Copy every line from the records below that carries the word "slope".

• _RECORDS PROVIDED_
--- --- ---

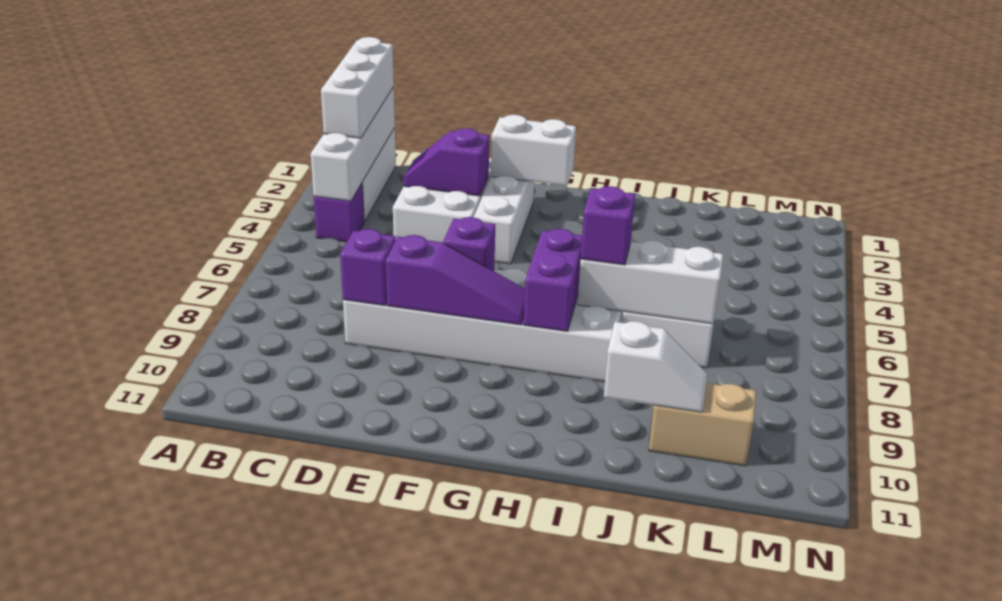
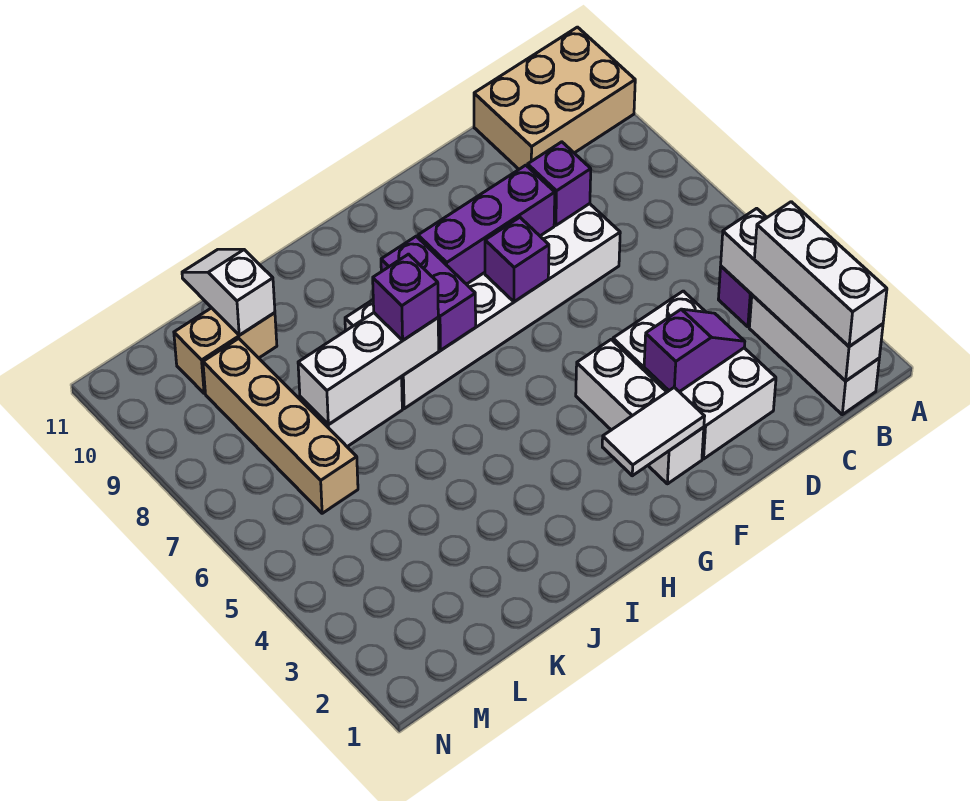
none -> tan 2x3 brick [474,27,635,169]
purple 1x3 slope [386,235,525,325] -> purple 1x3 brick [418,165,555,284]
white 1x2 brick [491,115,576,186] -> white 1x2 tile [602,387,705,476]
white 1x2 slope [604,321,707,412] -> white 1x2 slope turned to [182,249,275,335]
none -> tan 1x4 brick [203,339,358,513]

--- --- ---

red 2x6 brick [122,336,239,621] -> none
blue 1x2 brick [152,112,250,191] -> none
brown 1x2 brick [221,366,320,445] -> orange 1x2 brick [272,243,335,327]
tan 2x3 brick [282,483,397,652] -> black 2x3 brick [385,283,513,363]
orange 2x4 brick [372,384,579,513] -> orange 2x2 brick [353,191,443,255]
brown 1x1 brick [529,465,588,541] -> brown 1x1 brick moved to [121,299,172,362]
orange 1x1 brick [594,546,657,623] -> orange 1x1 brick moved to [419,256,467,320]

--- --- ---

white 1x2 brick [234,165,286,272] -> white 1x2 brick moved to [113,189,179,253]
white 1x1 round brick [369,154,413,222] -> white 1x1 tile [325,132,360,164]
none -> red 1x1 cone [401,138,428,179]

--- --- ---

• _TASK SOLUTION_
purple 1x3 slope [386,235,525,325] -> purple 1x3 brick [418,165,555,284]
white 1x2 slope [604,321,707,412] -> white 1x2 slope turned to [182,249,275,335]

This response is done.